-- Your goal --
From the data below, set down exactly the lines between the one holding "yellow cheese: [225,417,276,461]" and the one holding "turquoise padlock: [165,401,284,507]", inclusive, and no others.

-- Records to use --
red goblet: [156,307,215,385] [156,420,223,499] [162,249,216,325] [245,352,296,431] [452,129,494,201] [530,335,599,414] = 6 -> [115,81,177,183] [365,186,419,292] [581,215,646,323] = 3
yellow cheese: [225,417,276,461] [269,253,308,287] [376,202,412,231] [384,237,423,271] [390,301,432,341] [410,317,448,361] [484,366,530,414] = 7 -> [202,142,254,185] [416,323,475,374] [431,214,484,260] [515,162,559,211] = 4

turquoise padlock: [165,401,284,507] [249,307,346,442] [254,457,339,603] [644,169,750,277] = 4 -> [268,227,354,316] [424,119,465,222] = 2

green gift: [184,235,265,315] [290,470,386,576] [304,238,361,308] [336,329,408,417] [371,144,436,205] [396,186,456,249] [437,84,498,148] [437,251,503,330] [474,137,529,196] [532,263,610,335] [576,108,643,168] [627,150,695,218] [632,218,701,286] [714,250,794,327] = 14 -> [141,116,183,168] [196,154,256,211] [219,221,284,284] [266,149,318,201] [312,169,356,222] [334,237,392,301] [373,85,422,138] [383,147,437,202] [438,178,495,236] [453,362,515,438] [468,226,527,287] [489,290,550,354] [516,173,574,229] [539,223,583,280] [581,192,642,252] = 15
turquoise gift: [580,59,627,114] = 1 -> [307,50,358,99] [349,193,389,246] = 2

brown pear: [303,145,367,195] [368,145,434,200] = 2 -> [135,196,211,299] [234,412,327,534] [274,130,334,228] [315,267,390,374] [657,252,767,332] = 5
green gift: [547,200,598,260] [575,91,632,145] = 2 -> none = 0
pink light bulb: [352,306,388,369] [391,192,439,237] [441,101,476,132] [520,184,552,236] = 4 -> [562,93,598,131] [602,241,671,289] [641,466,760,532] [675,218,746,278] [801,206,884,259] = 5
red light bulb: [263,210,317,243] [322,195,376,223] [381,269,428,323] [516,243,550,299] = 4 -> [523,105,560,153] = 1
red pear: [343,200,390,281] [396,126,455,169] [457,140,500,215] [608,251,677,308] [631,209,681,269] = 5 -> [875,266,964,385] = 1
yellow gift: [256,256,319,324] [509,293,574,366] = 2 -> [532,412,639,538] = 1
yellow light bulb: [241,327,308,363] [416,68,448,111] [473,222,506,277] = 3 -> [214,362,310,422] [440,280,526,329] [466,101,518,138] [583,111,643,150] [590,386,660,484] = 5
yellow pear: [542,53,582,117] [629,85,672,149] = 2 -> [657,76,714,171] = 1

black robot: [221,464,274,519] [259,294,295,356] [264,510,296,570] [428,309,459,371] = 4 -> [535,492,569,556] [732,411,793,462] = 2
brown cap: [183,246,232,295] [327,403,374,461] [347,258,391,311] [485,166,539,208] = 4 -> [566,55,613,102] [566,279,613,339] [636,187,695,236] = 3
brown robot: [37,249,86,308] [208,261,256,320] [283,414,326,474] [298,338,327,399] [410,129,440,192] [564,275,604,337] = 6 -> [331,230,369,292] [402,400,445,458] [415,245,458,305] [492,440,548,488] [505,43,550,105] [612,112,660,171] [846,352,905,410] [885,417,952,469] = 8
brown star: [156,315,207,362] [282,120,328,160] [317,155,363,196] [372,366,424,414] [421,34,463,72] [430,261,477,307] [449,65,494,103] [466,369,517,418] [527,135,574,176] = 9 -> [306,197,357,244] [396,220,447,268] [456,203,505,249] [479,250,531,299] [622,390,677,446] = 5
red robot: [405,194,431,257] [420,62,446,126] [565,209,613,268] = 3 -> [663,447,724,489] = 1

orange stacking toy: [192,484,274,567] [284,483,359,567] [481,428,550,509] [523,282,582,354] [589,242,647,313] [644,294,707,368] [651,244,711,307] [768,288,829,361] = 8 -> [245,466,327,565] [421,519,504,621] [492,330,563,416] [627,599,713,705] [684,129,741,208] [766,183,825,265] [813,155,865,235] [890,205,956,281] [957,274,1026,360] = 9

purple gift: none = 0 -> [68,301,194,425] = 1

-- Written reply --
yellow cheese: [225,417,276,461] [269,253,308,287] [376,202,412,231] [384,237,423,271] [390,301,432,341] [410,317,448,361] [484,366,530,414] = 7 -> [202,142,254,185] [416,323,475,374] [431,214,484,260] [515,162,559,211] = 4

turquoise padlock: [165,401,284,507] [249,307,346,442] [254,457,339,603] [644,169,750,277] = 4 -> [268,227,354,316] [424,119,465,222] = 2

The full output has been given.